Image change detection data
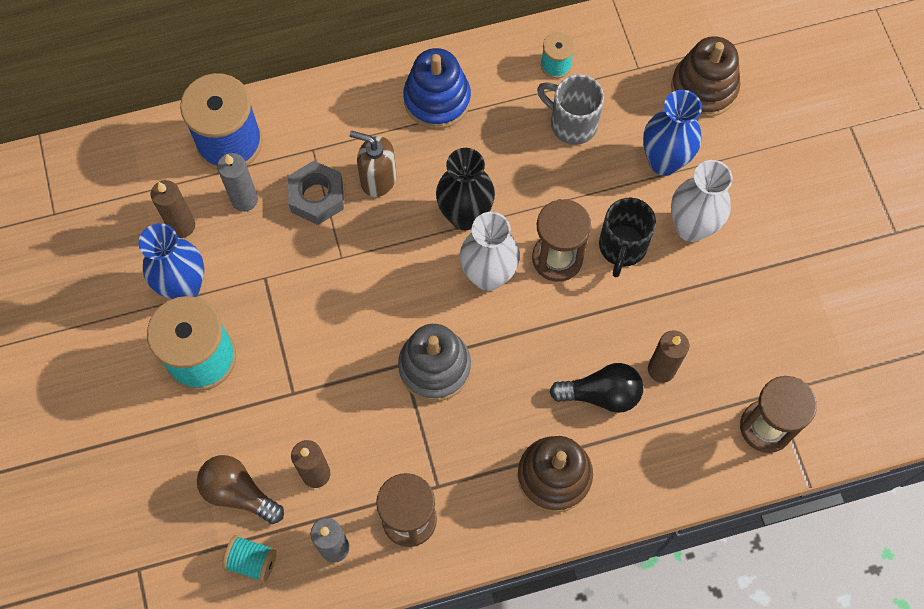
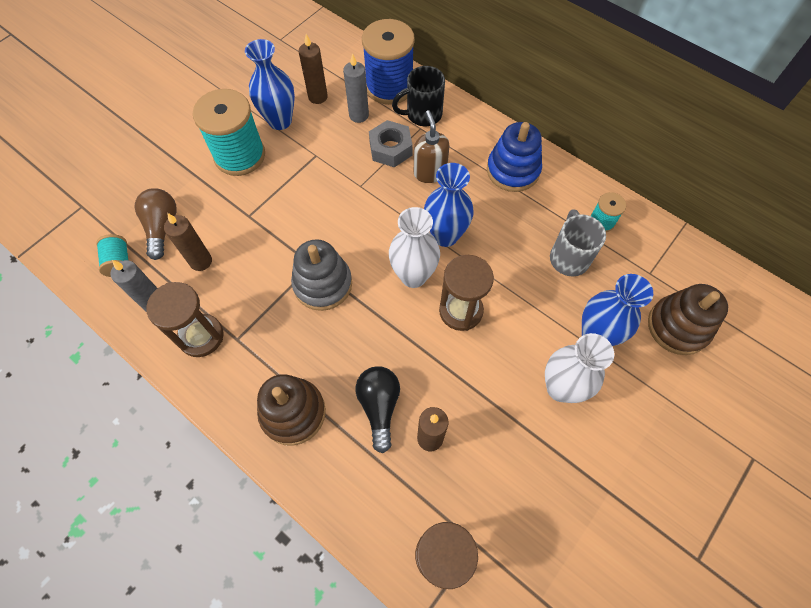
camera: 55 degrees right, 5 degrees down
(465, 216) = (445, 235): black vase -> blue vase
(601, 394) = (379, 406): black light bulb -> black light bulb turned 150 degrees counterclockwise
(622, 247) = (504, 348): black mug -> black mug (422, 114)

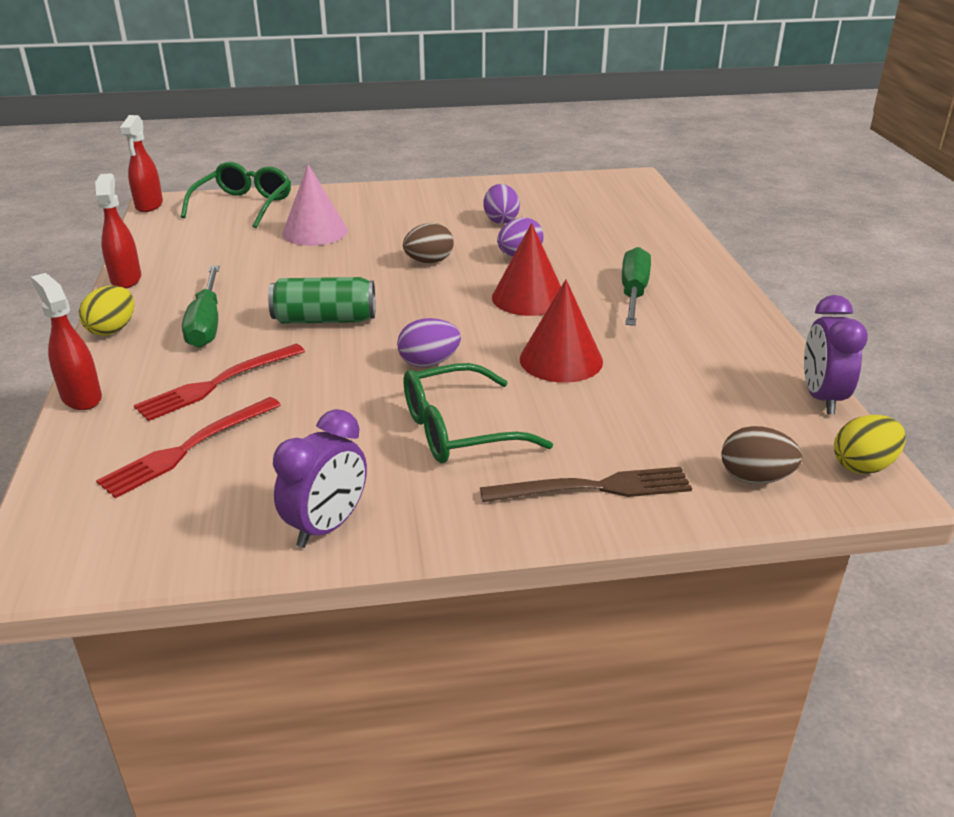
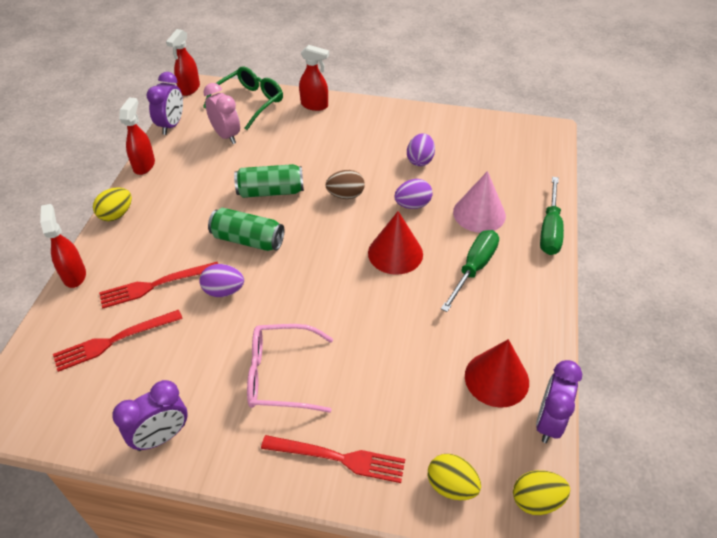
camera: 20 degrees right, 15 degrees up
(144, 239) = (171, 125): none -> purple clock
(206, 324) = (173, 224): green screwdriver -> green screwdriver (550, 229)
(230, 237) = (226, 136): none -> pink clock
(315, 232) = (284, 143): pink cone -> pink cone (479, 214)
(326, 274) = (270, 191): none -> green can
(334, 196) = (315, 105): none -> red spray bottle
(429, 363) = (294, 303): purple egg -> purple egg (224, 291)
(458, 430) = (280, 375): green glasses -> pink glasses
(561, 360) = (383, 326): red cone -> red cone (496, 378)
(594, 488) = (338, 458): brown fork -> red fork
(755, 478) = (451, 486): brown egg -> yellow egg

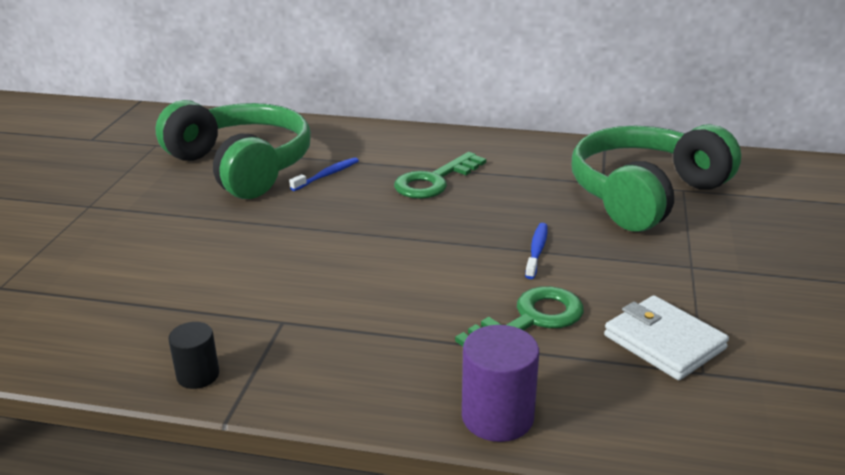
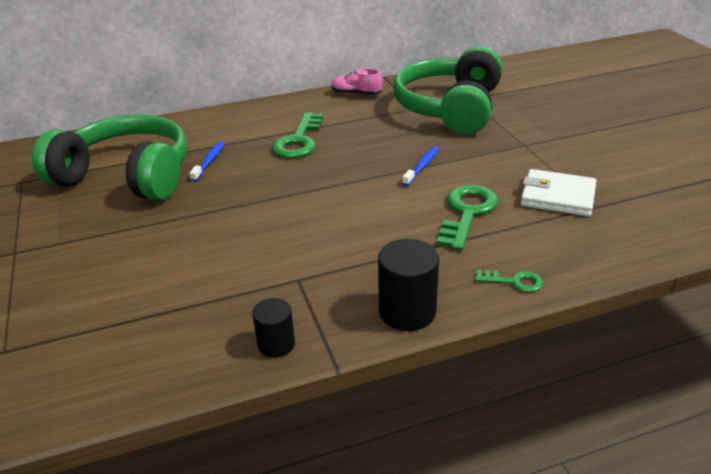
camera: 30 degrees left, 5 degrees up
(349, 398) = (407, 311): none -> black cylinder
(497, 417) = (514, 282): purple cylinder -> green key
(537, 250) = (422, 166): blue toothbrush -> blue toothbrush turned 45 degrees clockwise
(551, 148) = (356, 94): none -> pink shoe

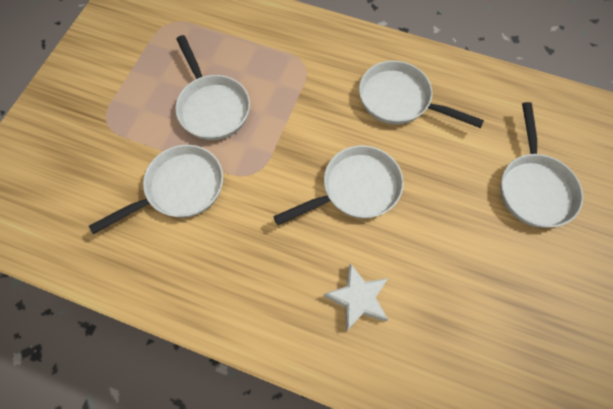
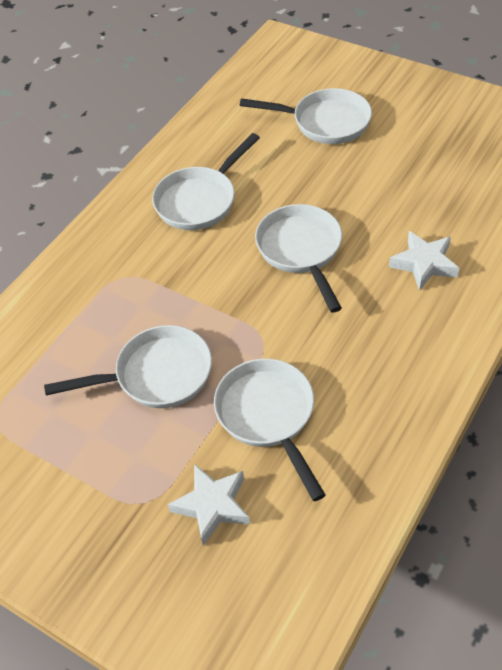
camera: 75 degrees left, 15 degrees down
(103, 164) = (212, 505): none -> white star

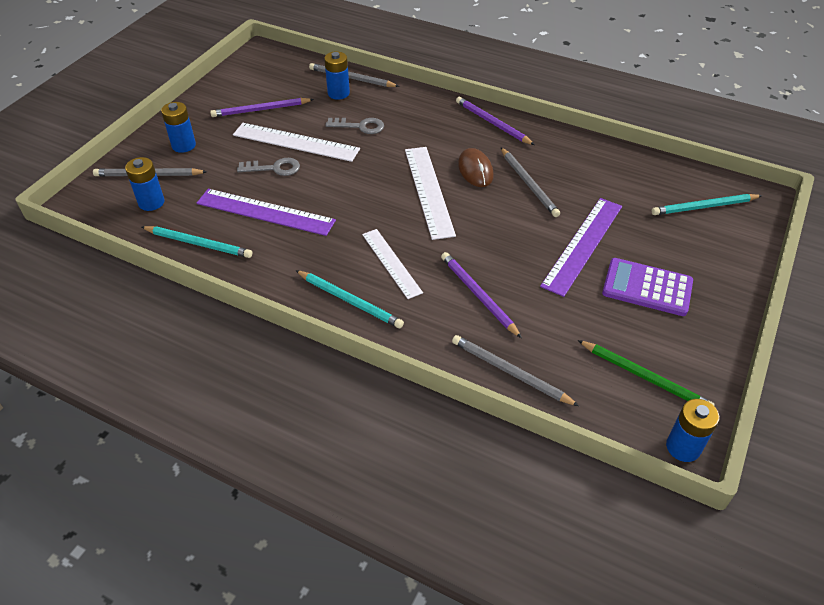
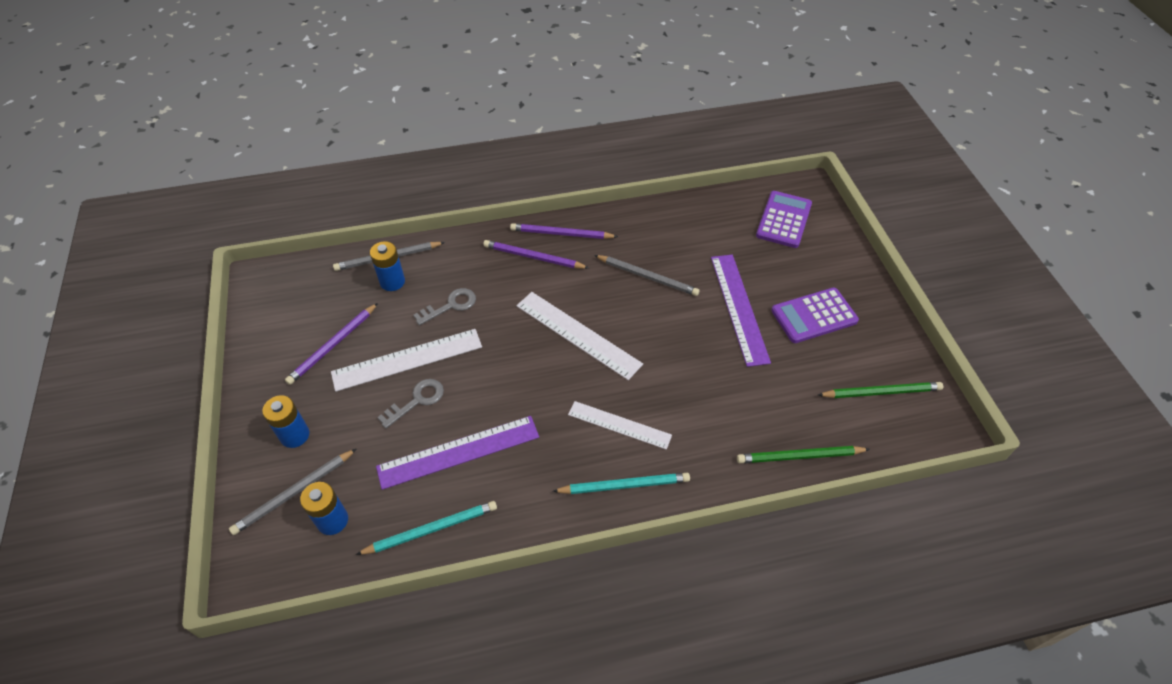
camera: 40 degrees left, 5 degrees up
(475, 170) = (594, 289): brown mouse -> none
(478, 295) = (713, 406): purple pencil -> purple pencil (533, 257)
(510, 372) = (799, 456): grey pencil -> green pencil
(683, 447) = (951, 430): blue battery -> none
(704, 207) = (784, 220): turquoise pencil -> purple calculator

■ **EXERCISE AIM**: Tally up the lines of the data above where the string "purple" appears, and give only the count.

■ **RESPONSE AREA**: 5